EXERCISE PROMPT =
Set down exactly the lines in the records below that run from the line with "none -> brown tile B11 level 1" to the line with "none -> brown brick G9 level 2", inclusive, and nothing more.

Records from a data source =
BEGIN

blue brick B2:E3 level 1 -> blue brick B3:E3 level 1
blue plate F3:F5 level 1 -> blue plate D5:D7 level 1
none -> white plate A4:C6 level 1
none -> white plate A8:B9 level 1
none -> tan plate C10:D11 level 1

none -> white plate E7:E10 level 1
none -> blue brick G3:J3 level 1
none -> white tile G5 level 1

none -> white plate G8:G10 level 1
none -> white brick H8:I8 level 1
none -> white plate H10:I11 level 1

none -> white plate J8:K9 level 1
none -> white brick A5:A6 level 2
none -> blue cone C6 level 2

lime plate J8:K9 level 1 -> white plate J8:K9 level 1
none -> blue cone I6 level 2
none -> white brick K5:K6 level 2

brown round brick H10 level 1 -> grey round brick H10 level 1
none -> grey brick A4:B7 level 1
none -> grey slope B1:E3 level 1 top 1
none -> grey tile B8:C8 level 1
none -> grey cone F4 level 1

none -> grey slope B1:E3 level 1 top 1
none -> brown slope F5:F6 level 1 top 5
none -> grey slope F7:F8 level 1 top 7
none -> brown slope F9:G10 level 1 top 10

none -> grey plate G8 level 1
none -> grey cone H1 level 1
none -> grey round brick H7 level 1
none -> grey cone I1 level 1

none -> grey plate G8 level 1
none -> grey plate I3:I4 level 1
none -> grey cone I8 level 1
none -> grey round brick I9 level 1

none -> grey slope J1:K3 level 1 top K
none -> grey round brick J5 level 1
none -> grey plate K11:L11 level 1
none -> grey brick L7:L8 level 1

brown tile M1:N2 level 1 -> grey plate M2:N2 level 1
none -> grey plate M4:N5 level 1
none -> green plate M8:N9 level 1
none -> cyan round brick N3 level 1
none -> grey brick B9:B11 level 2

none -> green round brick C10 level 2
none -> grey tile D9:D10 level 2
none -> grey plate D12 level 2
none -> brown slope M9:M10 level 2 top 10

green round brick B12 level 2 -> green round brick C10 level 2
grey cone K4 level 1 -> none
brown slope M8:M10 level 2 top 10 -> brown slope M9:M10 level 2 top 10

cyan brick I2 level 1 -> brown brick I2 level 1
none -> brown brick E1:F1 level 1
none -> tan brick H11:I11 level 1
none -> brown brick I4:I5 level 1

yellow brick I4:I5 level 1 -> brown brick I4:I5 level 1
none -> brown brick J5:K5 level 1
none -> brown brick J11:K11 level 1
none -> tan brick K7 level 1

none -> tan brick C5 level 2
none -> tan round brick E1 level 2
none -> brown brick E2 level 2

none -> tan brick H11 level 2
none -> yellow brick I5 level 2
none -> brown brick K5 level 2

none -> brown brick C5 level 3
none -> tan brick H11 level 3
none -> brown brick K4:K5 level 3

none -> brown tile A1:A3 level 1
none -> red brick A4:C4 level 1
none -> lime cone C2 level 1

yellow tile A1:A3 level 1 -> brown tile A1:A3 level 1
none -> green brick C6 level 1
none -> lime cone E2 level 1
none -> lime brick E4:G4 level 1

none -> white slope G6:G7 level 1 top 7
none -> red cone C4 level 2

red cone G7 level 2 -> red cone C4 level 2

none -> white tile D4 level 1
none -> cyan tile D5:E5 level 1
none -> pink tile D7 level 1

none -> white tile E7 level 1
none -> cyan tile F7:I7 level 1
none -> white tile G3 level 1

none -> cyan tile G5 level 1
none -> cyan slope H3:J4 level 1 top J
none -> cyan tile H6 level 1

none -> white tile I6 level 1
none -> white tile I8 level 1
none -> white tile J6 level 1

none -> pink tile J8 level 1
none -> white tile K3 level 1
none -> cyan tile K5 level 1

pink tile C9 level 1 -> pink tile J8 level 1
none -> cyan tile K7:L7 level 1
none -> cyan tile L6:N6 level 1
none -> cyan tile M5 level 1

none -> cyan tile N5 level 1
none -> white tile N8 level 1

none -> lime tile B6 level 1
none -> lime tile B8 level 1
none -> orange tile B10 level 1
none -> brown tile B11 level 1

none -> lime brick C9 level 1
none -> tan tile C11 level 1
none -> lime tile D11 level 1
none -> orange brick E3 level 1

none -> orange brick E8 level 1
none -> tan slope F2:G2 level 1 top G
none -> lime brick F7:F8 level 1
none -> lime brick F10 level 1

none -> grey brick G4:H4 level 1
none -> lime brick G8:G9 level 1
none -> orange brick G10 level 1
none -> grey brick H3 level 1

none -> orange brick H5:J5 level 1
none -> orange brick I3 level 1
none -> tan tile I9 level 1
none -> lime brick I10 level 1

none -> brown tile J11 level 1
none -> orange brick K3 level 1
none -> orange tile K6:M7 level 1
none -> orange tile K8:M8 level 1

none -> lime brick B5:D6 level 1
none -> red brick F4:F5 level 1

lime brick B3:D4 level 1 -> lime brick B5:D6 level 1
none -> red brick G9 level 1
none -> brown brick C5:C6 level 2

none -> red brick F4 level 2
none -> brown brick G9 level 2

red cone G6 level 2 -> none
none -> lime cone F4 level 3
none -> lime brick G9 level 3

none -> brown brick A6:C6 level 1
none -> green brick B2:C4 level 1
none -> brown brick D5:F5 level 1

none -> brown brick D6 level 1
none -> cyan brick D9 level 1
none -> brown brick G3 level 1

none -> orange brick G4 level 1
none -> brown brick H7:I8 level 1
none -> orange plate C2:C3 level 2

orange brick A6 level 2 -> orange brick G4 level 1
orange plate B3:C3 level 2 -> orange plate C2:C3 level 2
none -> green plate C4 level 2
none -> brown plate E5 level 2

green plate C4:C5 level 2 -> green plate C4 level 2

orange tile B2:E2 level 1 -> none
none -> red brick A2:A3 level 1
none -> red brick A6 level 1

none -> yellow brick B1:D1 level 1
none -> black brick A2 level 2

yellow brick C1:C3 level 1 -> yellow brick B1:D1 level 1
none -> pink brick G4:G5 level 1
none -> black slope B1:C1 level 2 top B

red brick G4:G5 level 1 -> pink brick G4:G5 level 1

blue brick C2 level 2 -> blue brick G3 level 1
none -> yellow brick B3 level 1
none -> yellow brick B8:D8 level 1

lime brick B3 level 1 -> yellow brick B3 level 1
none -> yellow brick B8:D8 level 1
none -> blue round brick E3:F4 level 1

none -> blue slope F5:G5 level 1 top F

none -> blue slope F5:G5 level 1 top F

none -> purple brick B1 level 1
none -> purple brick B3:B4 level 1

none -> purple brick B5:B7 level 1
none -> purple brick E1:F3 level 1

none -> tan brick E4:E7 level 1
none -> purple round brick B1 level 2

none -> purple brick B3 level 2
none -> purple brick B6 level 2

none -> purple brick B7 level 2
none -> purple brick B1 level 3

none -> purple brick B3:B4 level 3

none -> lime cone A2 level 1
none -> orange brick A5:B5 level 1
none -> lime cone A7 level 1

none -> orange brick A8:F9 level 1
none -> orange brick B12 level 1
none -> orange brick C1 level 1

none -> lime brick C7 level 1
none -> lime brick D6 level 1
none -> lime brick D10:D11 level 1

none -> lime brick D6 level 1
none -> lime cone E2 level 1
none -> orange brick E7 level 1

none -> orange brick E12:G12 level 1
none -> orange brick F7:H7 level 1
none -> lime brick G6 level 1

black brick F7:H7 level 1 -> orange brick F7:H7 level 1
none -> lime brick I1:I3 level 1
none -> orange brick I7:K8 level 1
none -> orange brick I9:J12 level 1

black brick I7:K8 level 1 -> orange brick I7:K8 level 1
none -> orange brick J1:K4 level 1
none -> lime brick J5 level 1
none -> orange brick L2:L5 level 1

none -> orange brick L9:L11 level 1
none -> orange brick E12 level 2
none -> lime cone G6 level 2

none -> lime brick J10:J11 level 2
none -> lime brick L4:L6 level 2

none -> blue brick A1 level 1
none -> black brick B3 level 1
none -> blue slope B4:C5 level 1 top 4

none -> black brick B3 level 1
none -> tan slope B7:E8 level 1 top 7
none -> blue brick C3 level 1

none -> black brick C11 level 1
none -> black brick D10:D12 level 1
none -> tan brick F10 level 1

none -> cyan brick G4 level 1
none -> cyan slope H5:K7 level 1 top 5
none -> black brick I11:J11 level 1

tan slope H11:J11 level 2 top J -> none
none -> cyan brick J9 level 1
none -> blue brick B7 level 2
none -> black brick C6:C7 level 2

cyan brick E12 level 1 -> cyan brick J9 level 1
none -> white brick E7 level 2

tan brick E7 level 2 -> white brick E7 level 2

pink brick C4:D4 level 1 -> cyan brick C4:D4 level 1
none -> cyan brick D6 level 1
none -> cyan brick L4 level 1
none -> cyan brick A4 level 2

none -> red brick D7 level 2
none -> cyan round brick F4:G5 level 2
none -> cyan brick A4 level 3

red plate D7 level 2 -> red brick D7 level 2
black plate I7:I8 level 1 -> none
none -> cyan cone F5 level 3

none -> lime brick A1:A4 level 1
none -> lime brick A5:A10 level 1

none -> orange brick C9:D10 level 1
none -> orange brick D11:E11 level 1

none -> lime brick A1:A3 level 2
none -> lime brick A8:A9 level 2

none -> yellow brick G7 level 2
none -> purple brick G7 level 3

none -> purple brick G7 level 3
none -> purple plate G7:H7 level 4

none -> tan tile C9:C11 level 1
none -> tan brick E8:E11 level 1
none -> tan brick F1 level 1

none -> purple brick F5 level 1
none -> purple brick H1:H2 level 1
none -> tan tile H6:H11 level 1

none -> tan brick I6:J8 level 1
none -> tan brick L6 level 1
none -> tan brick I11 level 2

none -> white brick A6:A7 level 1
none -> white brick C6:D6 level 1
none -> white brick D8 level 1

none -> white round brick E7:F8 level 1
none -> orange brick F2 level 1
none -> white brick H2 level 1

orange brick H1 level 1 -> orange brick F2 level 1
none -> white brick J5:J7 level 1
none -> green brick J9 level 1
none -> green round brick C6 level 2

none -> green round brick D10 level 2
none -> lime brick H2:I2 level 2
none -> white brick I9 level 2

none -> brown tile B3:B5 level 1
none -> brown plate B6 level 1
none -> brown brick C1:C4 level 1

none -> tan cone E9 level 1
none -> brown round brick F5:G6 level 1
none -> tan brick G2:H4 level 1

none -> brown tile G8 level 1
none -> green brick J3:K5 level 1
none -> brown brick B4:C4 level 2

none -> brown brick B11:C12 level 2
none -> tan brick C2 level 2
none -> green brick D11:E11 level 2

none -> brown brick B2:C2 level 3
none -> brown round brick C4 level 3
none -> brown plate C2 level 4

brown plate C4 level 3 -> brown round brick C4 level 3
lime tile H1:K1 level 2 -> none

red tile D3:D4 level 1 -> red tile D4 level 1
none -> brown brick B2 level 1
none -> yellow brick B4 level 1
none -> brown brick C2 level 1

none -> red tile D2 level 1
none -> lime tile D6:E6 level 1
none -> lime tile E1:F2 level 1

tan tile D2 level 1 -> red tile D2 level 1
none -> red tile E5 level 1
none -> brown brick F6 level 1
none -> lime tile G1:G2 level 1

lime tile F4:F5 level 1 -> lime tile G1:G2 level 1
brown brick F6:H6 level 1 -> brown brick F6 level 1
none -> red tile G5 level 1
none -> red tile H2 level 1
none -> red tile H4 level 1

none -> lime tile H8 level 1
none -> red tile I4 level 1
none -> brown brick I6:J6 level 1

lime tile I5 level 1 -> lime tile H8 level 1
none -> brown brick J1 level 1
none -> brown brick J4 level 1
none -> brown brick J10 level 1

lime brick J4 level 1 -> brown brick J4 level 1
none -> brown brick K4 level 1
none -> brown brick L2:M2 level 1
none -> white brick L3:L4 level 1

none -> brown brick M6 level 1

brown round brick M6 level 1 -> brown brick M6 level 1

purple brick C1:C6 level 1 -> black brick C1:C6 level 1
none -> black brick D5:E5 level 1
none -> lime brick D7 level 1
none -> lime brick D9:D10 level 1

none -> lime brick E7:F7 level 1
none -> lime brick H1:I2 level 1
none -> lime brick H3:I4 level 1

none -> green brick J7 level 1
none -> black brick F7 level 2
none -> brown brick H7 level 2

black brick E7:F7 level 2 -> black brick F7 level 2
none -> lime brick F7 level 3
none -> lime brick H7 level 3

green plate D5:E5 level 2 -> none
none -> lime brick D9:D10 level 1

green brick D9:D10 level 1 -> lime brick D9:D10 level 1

END

RESPONSE BELOW =
none -> brown tile B11 level 1

none -> lime brick C9 level 1
none -> tan tile C11 level 1
none -> lime tile D11 level 1
none -> orange brick E3 level 1

none -> orange brick E8 level 1
none -> tan slope F2:G2 level 1 top G
none -> lime brick F7:F8 level 1
none -> lime brick F10 level 1

none -> grey brick G4:H4 level 1
none -> lime brick G8:G9 level 1
none -> orange brick G10 level 1
none -> grey brick H3 level 1

none -> orange brick H5:J5 level 1
none -> orange brick I3 level 1
none -> tan tile I9 level 1
none -> lime brick I10 level 1

none -> brown tile J11 level 1
none -> orange brick K3 level 1
none -> orange tile K6:M7 level 1
none -> orange tile K8:M8 level 1

none -> lime brick B5:D6 level 1
none -> red brick F4:F5 level 1

lime brick B3:D4 level 1 -> lime brick B5:D6 level 1
none -> red brick G9 level 1
none -> brown brick C5:C6 level 2

none -> red brick F4 level 2
none -> brown brick G9 level 2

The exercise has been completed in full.